RECORDS SUPPLIED
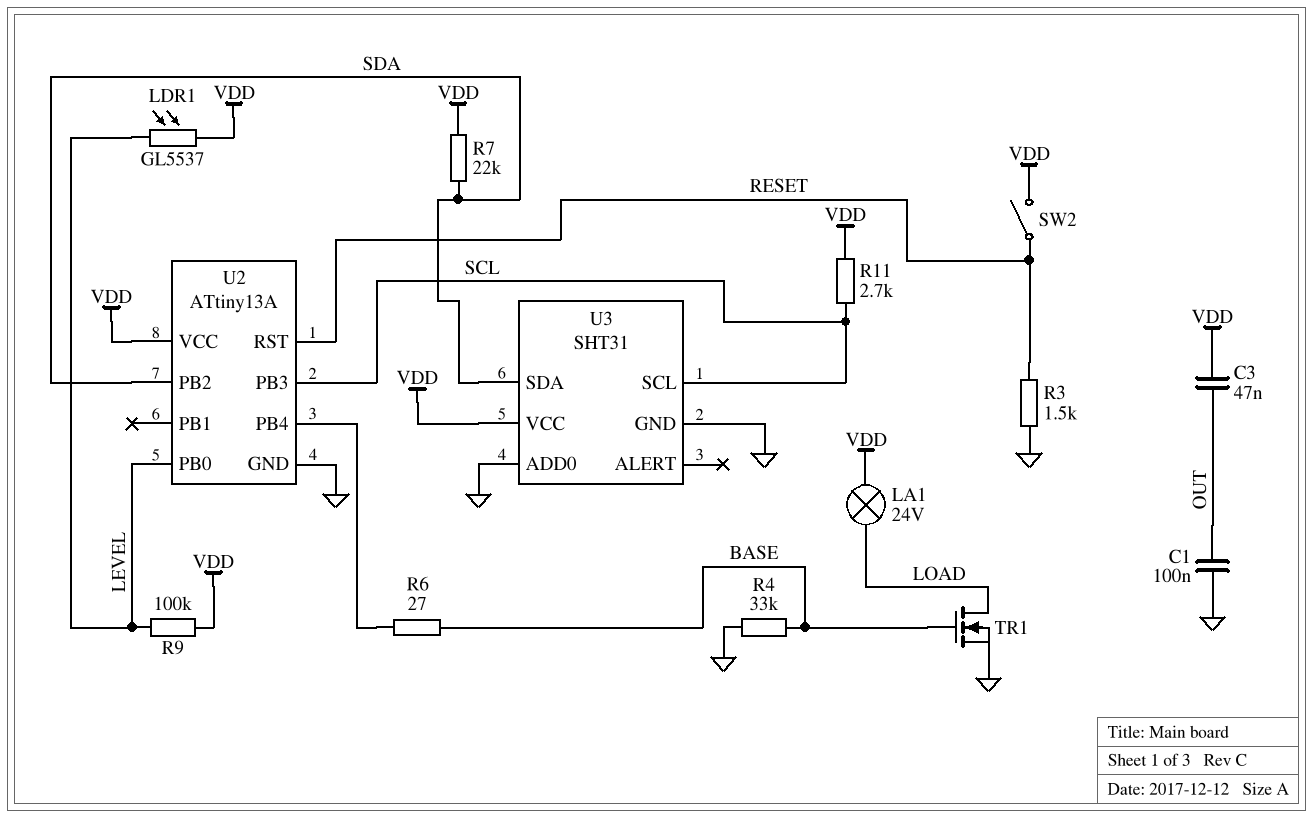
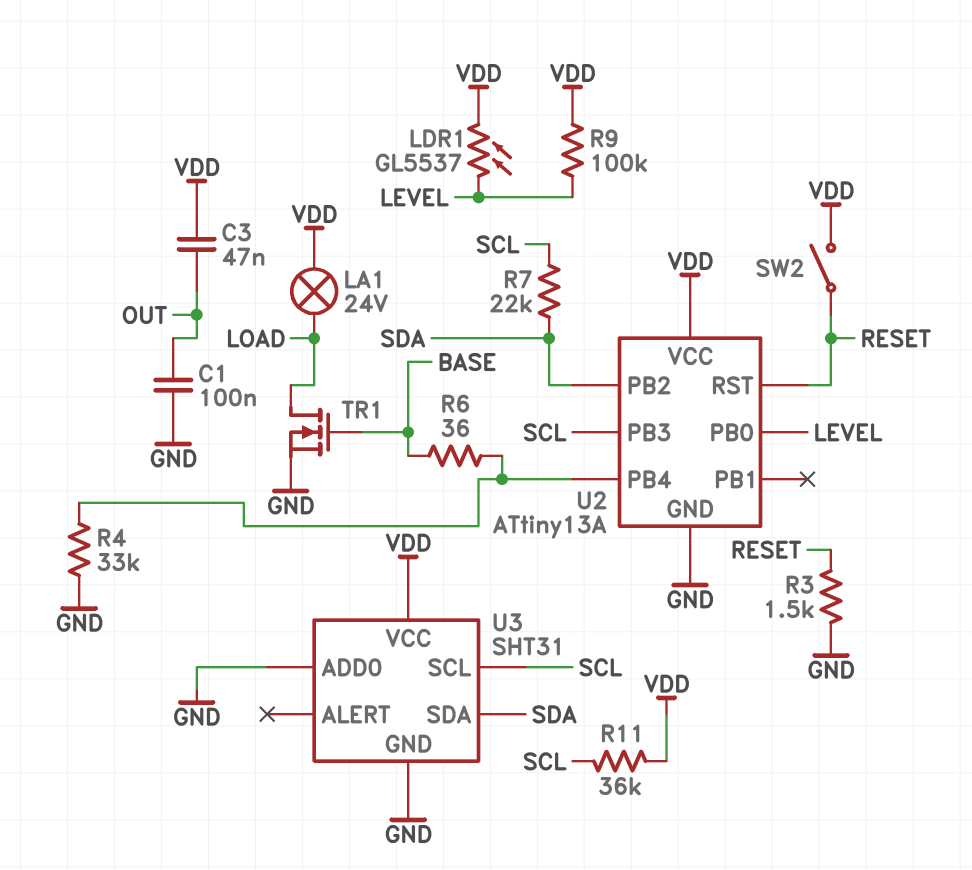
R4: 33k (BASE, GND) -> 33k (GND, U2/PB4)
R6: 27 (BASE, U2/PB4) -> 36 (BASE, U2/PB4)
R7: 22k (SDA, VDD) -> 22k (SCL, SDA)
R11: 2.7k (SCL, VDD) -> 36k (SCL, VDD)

---

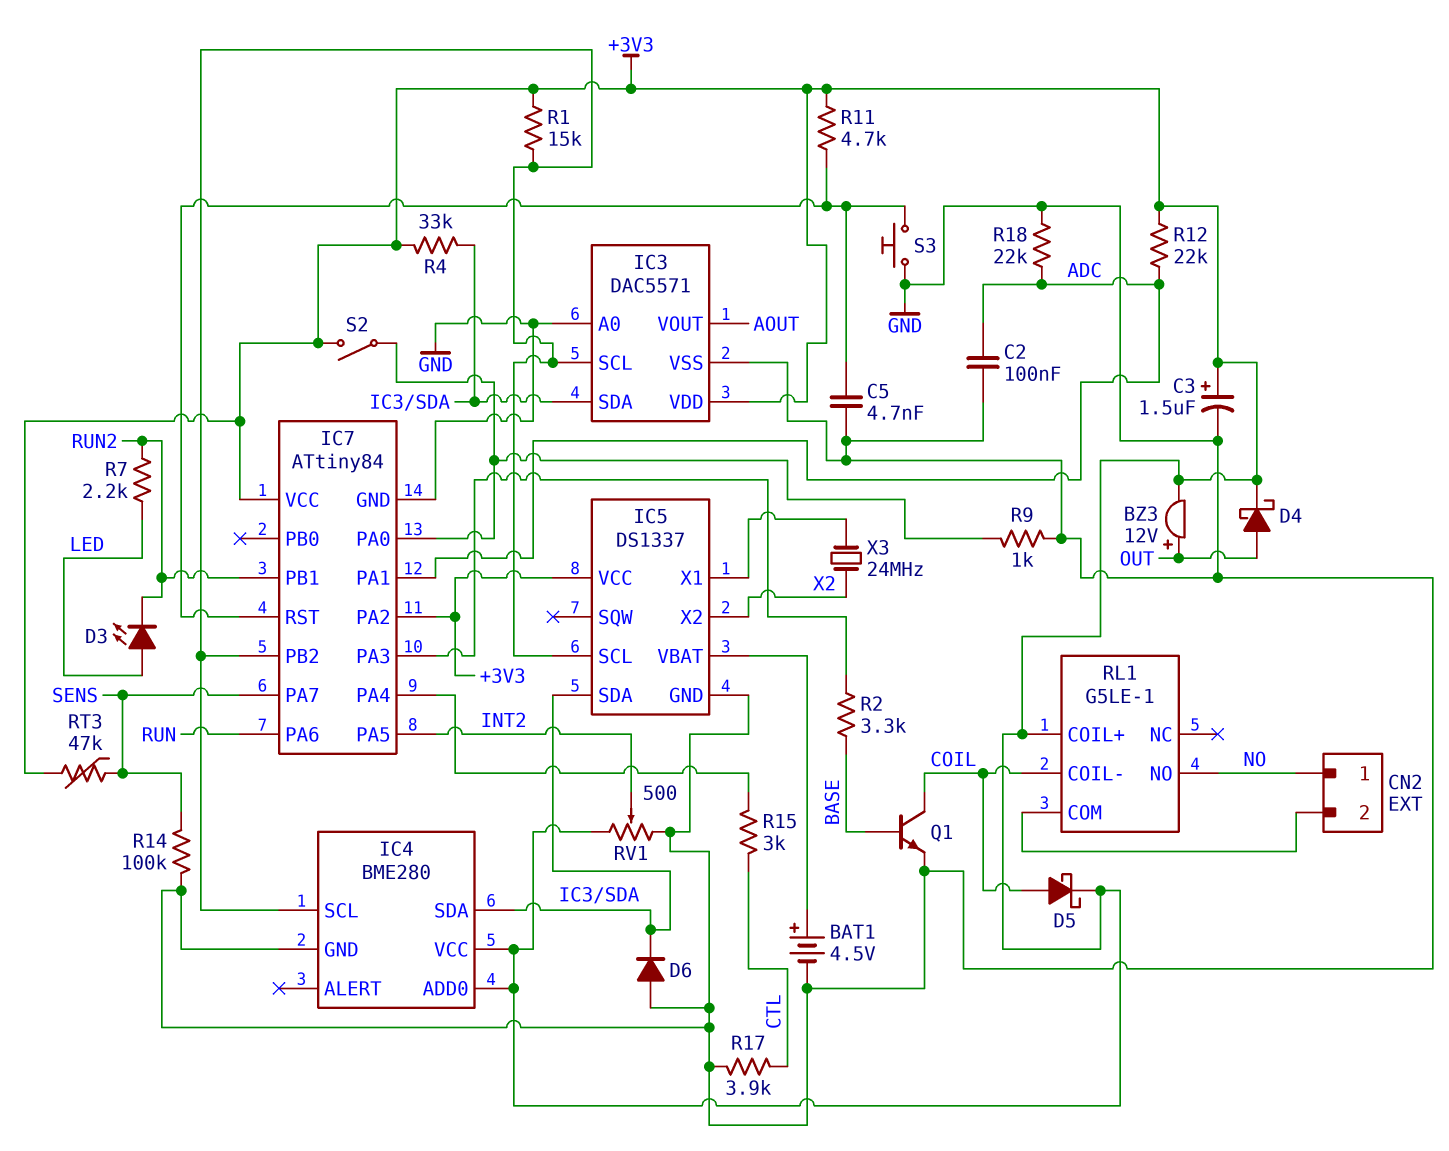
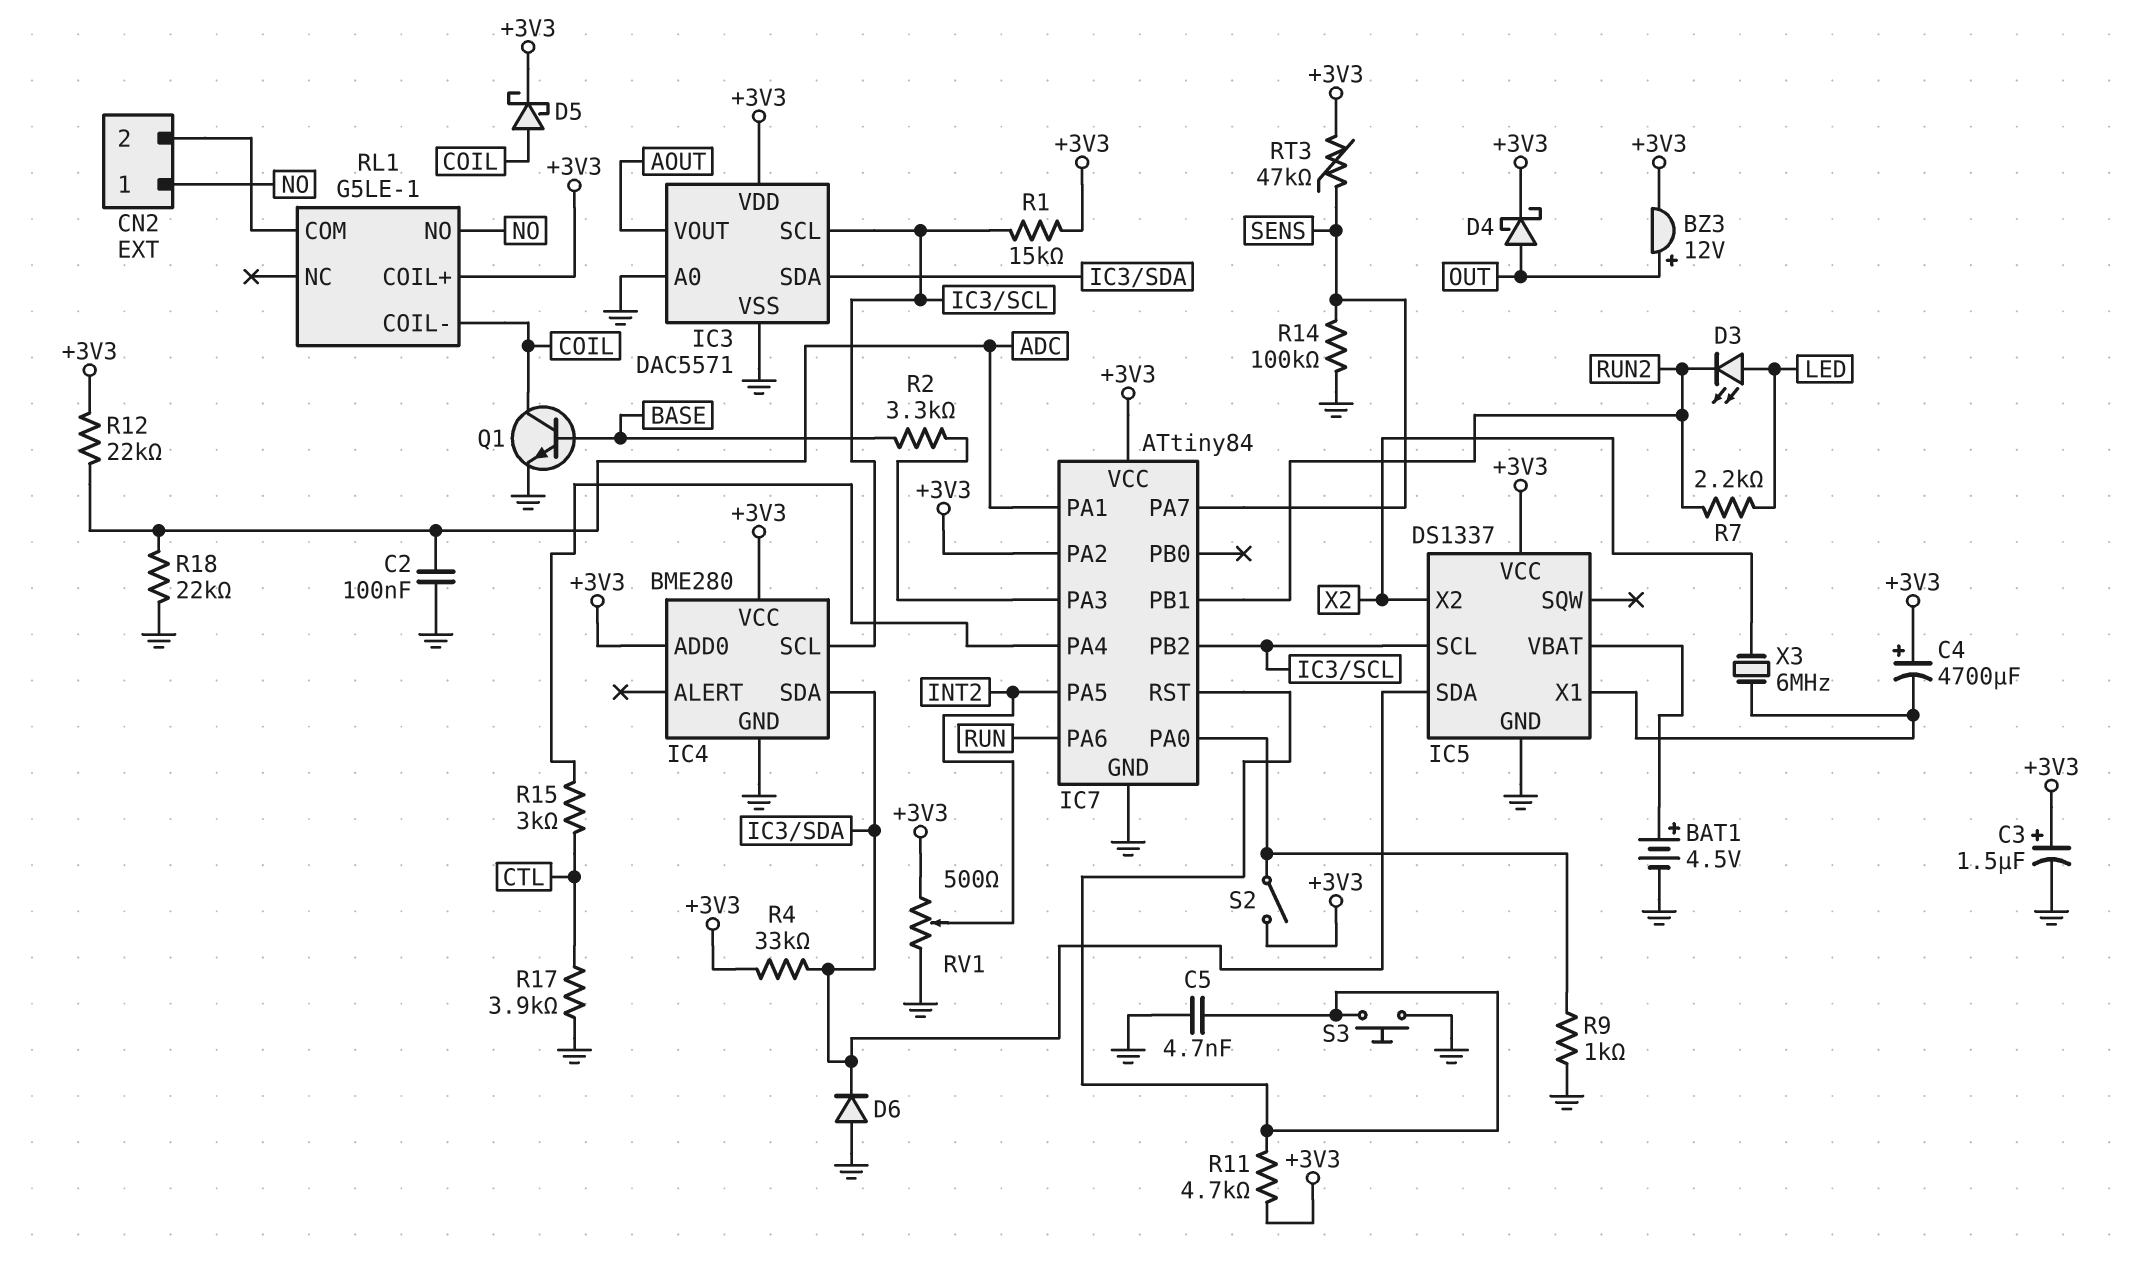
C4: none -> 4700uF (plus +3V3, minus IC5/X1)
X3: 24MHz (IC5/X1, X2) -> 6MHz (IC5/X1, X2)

==

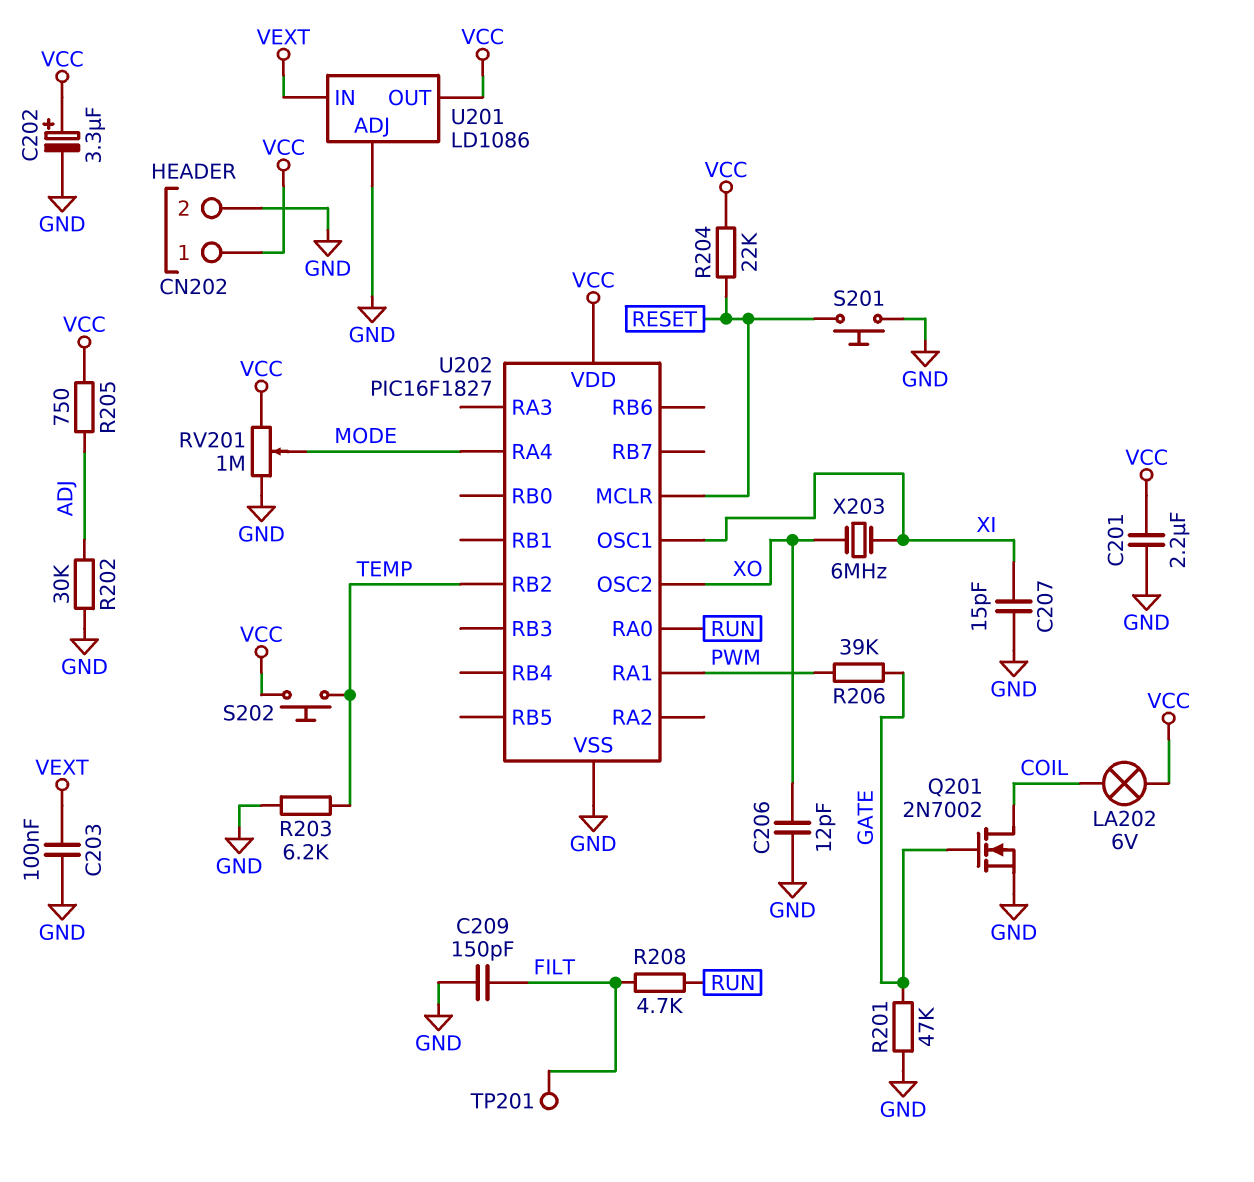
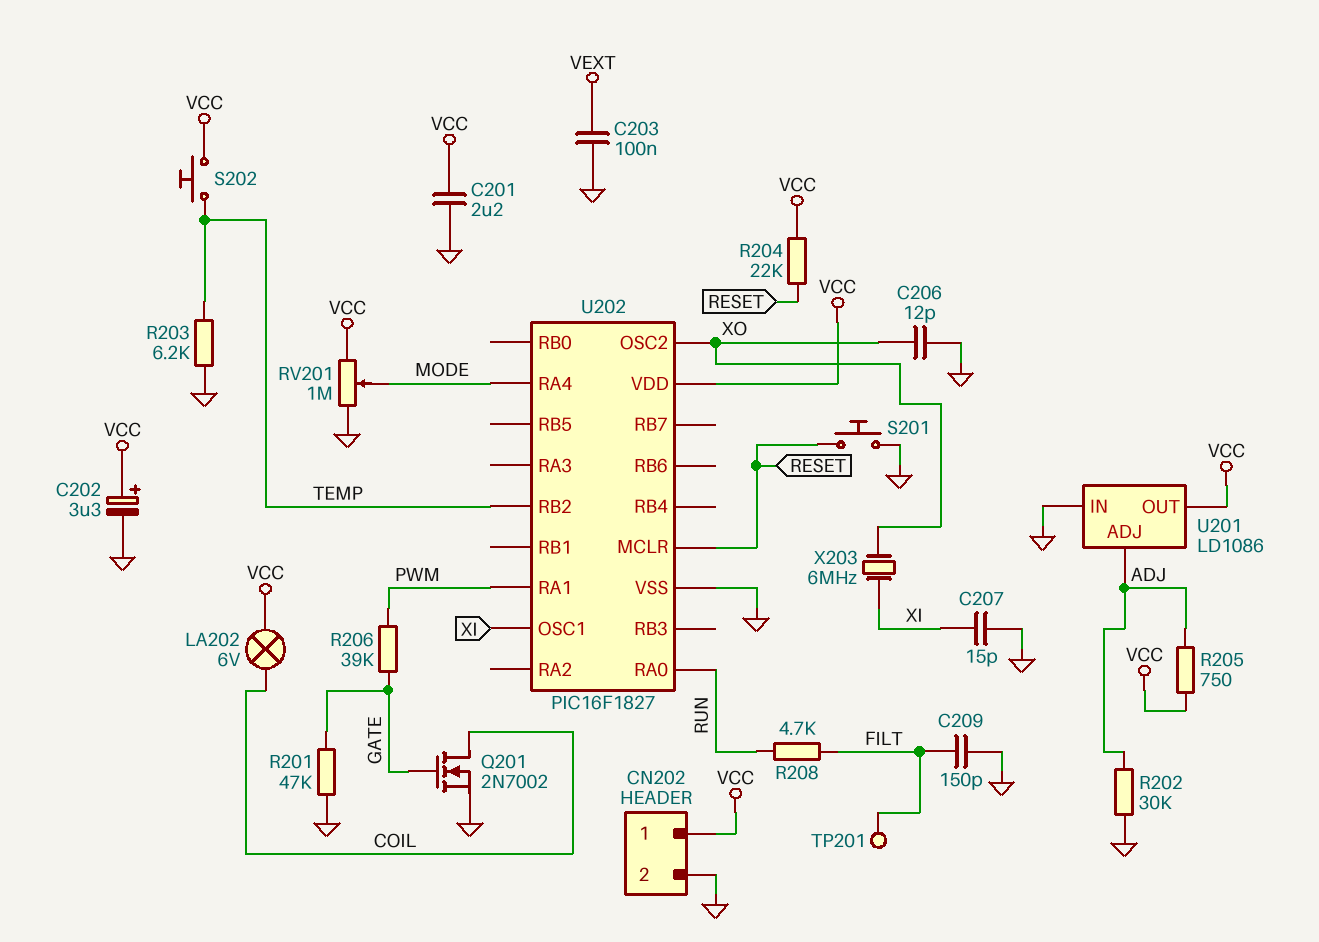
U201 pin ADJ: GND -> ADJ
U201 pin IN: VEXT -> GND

DIRECTIONS FOR THIS TASK
Scan the listing above and copy all lines containing the word "BASE".

RESPONSE
R4: 33k (BASE, GND) -> 33k (GND, U2/PB4)
R6: 27 (BASE, U2/PB4) -> 36 (BASE, U2/PB4)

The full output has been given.